> EXERCISE INSTRUCTIONS:
In the records that follow, locate every line with "white" and extract it.
• • • • • • •
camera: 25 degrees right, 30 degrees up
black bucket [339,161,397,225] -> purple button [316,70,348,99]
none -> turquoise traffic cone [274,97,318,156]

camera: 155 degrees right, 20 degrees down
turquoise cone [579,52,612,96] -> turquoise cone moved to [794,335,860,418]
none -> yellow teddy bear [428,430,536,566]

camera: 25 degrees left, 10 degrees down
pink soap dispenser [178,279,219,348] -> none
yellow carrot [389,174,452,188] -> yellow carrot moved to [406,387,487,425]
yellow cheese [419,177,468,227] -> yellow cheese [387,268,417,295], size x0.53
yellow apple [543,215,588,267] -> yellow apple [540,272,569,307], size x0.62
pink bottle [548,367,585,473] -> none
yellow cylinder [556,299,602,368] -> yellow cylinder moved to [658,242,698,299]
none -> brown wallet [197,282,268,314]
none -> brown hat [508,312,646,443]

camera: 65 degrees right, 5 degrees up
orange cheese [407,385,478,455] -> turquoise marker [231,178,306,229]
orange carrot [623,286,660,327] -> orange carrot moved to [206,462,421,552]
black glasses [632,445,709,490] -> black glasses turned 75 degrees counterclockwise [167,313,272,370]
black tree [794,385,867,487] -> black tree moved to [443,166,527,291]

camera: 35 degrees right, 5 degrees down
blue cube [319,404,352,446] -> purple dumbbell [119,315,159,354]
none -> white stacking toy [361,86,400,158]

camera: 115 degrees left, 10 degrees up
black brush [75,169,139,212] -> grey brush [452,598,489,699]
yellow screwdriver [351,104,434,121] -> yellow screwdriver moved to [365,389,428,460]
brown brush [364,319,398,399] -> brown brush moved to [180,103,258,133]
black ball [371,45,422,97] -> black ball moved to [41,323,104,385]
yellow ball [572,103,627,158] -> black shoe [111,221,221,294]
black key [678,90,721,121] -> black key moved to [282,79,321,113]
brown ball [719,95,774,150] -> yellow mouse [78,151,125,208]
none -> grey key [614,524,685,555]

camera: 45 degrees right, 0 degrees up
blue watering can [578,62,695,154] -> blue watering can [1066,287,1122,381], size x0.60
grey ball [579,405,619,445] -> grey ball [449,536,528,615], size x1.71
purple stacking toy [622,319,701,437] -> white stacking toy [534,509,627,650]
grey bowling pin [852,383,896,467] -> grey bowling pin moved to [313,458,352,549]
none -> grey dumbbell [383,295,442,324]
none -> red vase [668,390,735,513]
• • • • • • •
> RESPONSE FOR THIS EXERCISE:
none -> white stacking toy [361,86,400,158]
purple stacking toy [622,319,701,437] -> white stacking toy [534,509,627,650]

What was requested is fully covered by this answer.